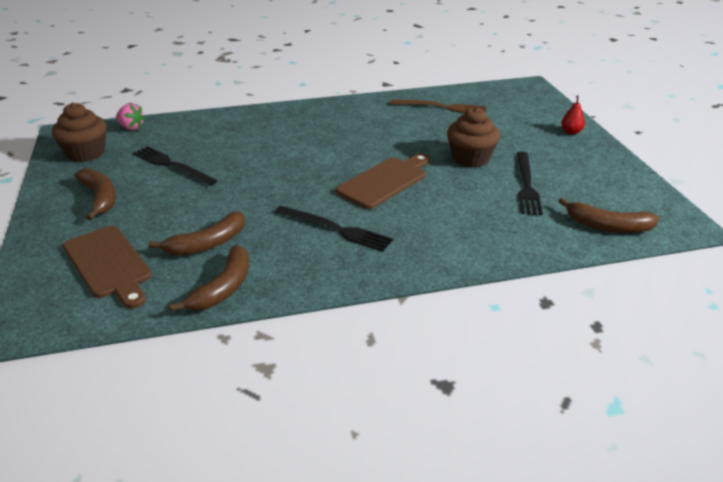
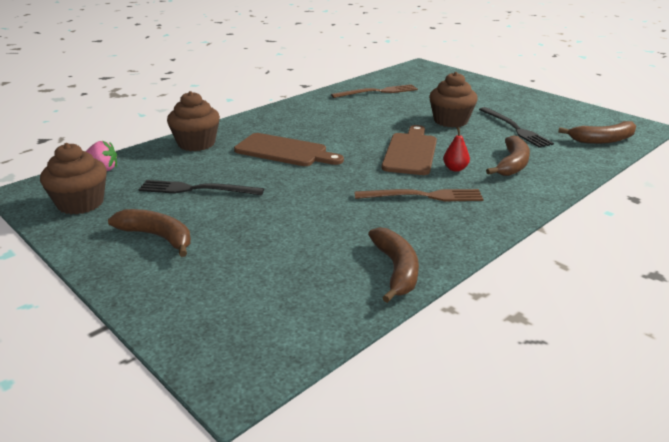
camera: 30 degrees left, 5 degrees down
brown cutting board [63,226,152,309] -> brown cutting board moved to [234,133,344,166]
brown banana [148,211,245,256] -> brown banana moved to [486,135,530,176]
black fork [275,206,393,252] -> brown fork [354,189,484,201]
red pear [561,96,585,135] -> red pear moved to [443,127,470,172]
none -> brown cupcake [167,91,220,151]

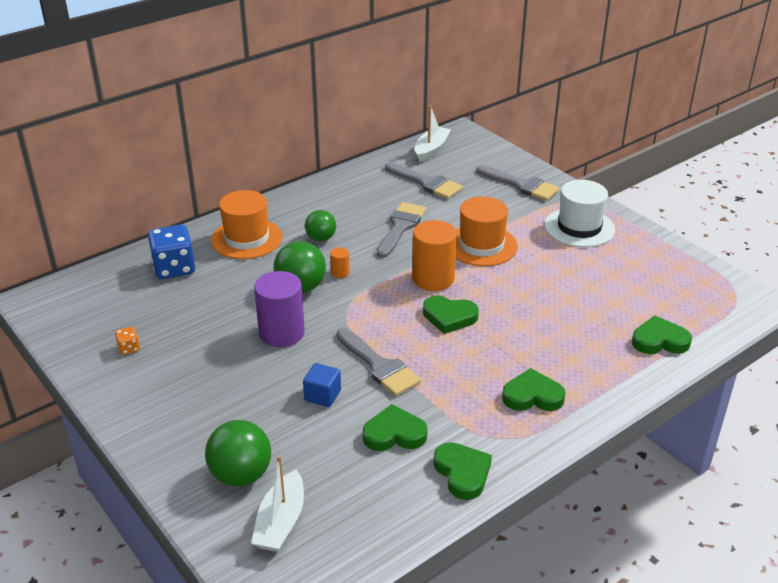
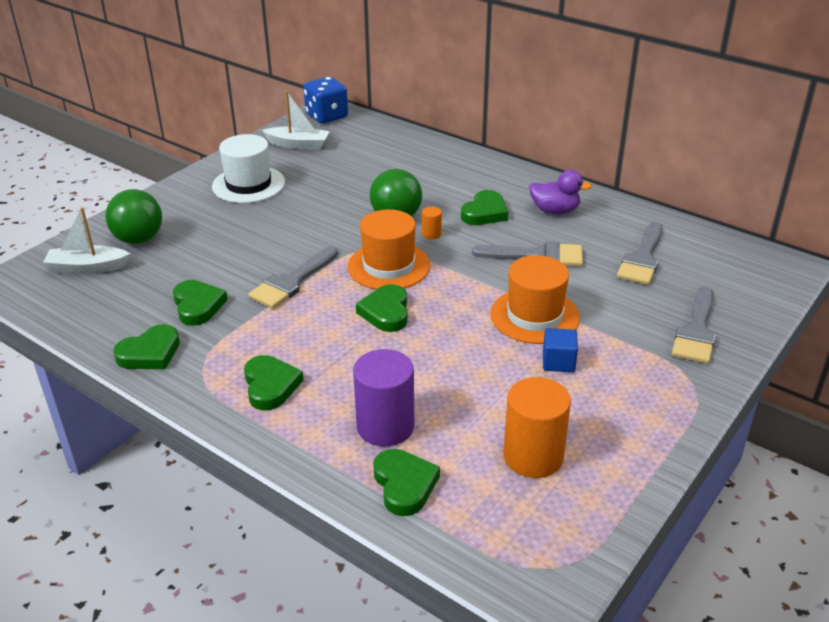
camera: 75 degrees right, 0 degrees up
orange dice [115,327,140,355] -> none
blue dice [147,224,195,279] -> blue dice moved to [303,77,348,124]
orange hat [211,190,283,259] -> orange hat moved to [347,209,430,289]
purple cylinder [254,271,305,347] -> purple cylinder moved to [353,349,414,447]
blue cube [303,363,341,407] -> blue cube moved to [543,328,578,372]
green ball [305,210,336,241] -> green heart [461,190,508,225]
orange cylinder [412,220,457,291] -> orange cylinder moved to [503,377,571,478]
white boat [415,105,451,162] -> white boat moved to [262,91,330,150]
white hat [544,180,615,247] -> white hat moved to [212,134,285,203]
none -> purple duck [529,170,592,214]

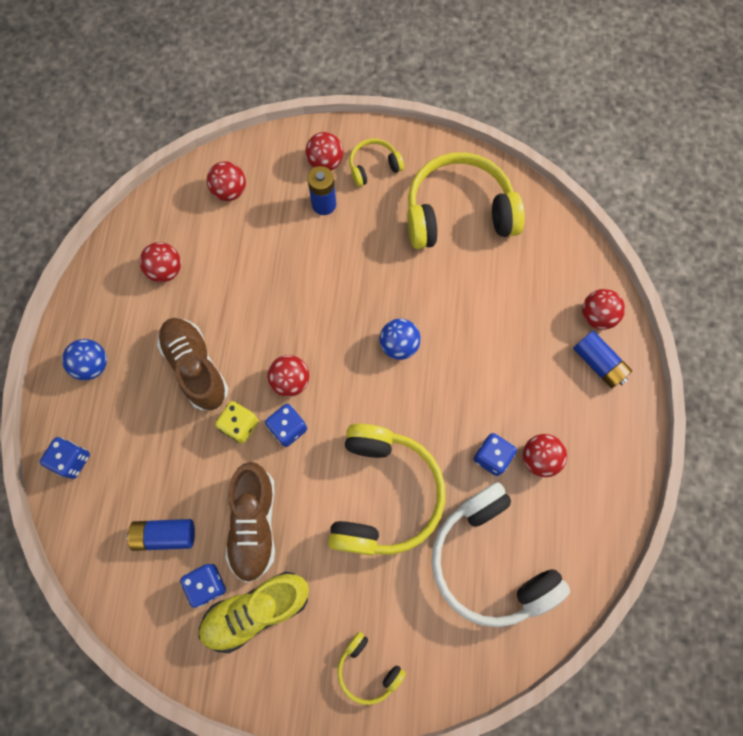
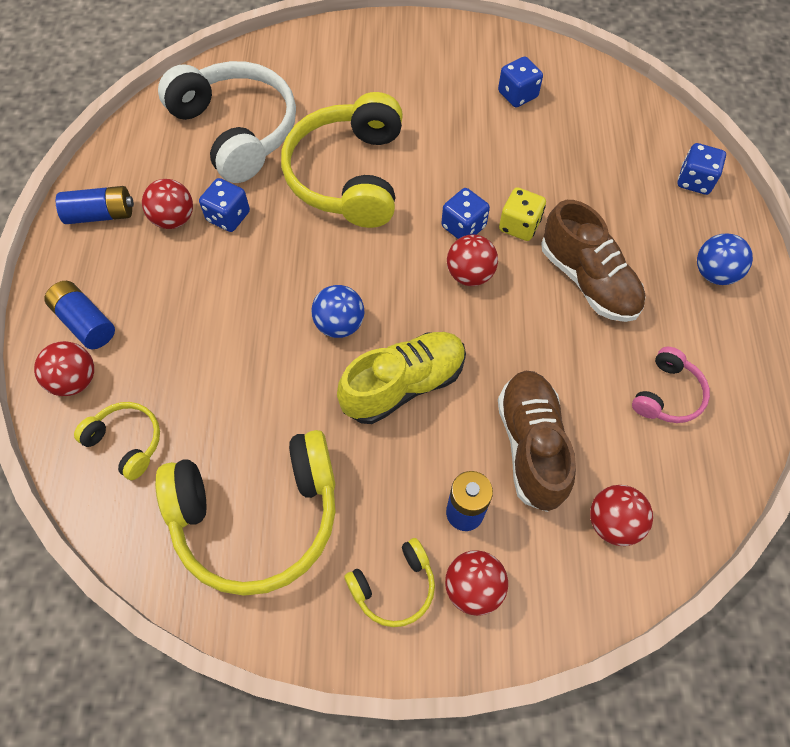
camera: 175 degrees right, 10 degrees down
blue battery [127,519,195,551] -> blue battery moved to [56,186,134,224]
red ball [139,242,181,283] -> pink headphones [632,347,710,423]
yellow shoe [199,572,309,653] -> yellow shoe moved to [337,332,466,424]
brown shoe [225,462,275,583] -> brown shoe moved to [498,371,576,512]
yellow headphones [337,632,406,705] -> yellow headphones moved to [74,402,160,480]

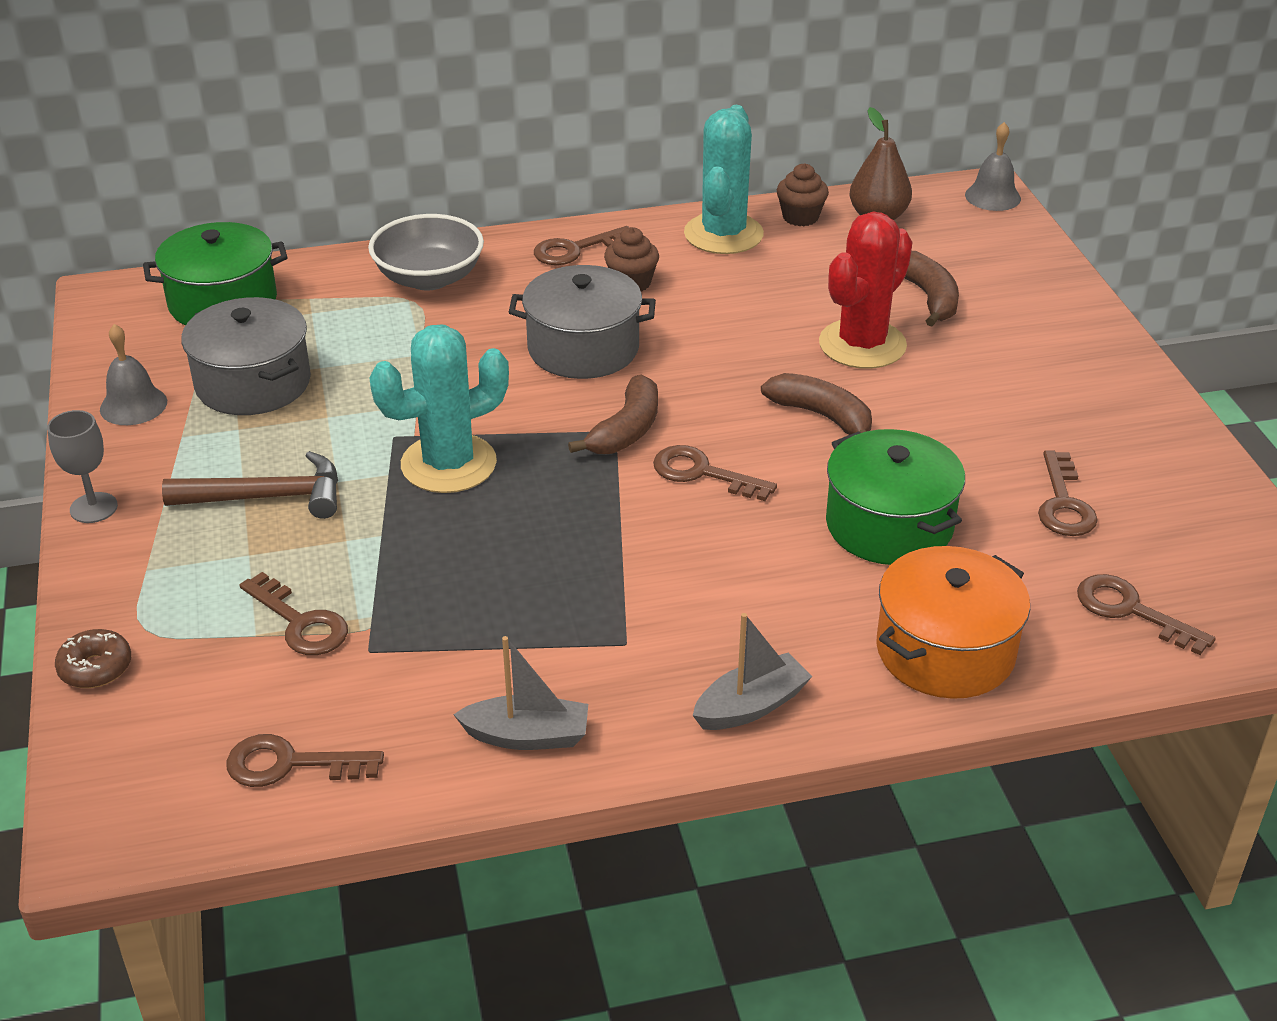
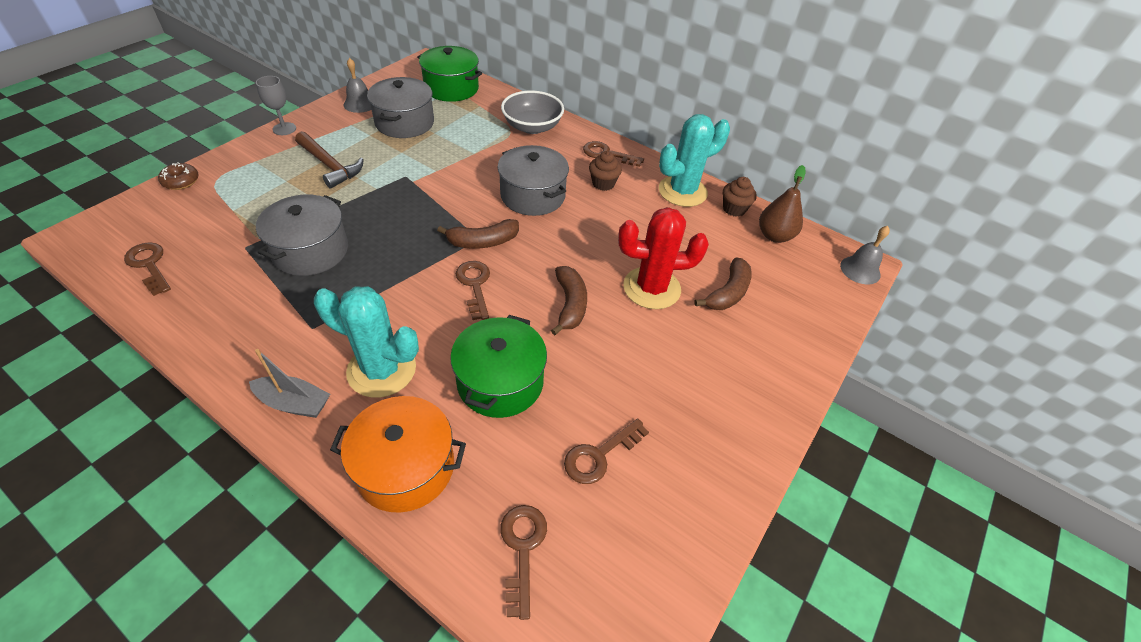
camera: 45 degrees right, 10 degrees up
brown key [240,572,348,655] -> none
turquoise cactus [369,325,509,493] -> turquoise cactus moved to [314,286,419,398]
grey boat [453,636,588,750] -> none
none -> grey pot [256,195,348,276]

[Problem to work on]:
Write out every line of the entries that holds the word "cylinder".

[Reply to the exercise]:
purple cylinder [254,271,305,347] -> purple cylinder moved to [353,349,414,447]
orange cylinder [412,220,457,291] -> orange cylinder moved to [503,377,571,478]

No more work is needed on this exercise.